WORK ITEM: What lines below contain the string "switch"? List them all.

AVAILABLE DATA:
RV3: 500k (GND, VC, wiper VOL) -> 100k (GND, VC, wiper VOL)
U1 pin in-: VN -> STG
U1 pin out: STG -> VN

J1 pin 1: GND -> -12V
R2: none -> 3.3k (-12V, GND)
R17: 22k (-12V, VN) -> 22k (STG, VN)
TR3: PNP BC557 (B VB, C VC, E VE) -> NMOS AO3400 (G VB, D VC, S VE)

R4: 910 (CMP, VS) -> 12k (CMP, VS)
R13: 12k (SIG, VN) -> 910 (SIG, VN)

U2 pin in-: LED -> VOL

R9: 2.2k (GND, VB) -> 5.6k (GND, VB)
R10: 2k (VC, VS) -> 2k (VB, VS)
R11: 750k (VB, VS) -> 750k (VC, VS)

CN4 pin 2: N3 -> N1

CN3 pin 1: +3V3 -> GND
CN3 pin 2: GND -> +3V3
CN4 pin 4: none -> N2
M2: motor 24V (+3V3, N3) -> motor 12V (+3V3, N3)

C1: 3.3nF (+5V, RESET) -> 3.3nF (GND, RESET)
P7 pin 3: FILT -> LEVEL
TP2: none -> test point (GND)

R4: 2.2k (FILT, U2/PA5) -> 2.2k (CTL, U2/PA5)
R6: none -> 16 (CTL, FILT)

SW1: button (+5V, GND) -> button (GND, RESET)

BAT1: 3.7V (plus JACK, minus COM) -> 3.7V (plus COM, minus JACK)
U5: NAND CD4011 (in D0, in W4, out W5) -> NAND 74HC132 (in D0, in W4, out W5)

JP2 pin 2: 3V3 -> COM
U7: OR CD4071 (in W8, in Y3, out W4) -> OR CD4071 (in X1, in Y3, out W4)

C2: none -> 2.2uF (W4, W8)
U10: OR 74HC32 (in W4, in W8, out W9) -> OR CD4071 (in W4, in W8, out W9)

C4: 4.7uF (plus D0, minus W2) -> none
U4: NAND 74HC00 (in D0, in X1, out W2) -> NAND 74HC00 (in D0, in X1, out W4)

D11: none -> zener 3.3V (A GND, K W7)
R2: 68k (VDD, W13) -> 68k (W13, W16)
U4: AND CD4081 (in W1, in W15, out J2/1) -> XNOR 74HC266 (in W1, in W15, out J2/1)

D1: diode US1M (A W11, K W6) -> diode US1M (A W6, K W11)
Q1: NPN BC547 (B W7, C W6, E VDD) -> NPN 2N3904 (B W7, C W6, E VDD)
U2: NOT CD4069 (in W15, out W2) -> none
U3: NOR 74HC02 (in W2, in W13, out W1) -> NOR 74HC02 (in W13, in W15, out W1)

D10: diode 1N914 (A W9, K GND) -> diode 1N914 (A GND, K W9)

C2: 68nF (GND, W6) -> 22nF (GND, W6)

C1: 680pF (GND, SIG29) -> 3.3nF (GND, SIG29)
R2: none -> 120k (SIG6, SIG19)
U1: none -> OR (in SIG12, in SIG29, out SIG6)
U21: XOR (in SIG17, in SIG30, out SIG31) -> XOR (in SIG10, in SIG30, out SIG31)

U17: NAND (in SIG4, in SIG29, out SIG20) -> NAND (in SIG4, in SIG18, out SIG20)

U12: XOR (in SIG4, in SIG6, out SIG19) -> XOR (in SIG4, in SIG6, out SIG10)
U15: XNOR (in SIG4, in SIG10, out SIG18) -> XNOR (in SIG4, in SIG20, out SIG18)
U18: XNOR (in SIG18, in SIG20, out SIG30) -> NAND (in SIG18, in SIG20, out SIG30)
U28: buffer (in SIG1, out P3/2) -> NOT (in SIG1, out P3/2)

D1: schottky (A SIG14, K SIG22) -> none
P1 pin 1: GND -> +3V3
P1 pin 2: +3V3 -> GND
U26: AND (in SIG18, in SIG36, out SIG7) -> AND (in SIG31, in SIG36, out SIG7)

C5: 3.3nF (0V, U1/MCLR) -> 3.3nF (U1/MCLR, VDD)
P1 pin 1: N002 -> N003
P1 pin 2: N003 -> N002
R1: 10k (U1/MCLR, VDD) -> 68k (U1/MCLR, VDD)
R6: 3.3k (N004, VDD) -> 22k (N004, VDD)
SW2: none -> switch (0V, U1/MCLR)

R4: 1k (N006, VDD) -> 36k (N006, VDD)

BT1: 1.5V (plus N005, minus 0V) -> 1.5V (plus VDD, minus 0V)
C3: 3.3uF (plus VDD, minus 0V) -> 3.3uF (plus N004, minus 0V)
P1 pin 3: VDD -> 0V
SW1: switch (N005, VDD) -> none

FINISHED EXERCISE:
SW2: none -> switch (0V, U1/MCLR)
SW1: switch (N005, VDD) -> none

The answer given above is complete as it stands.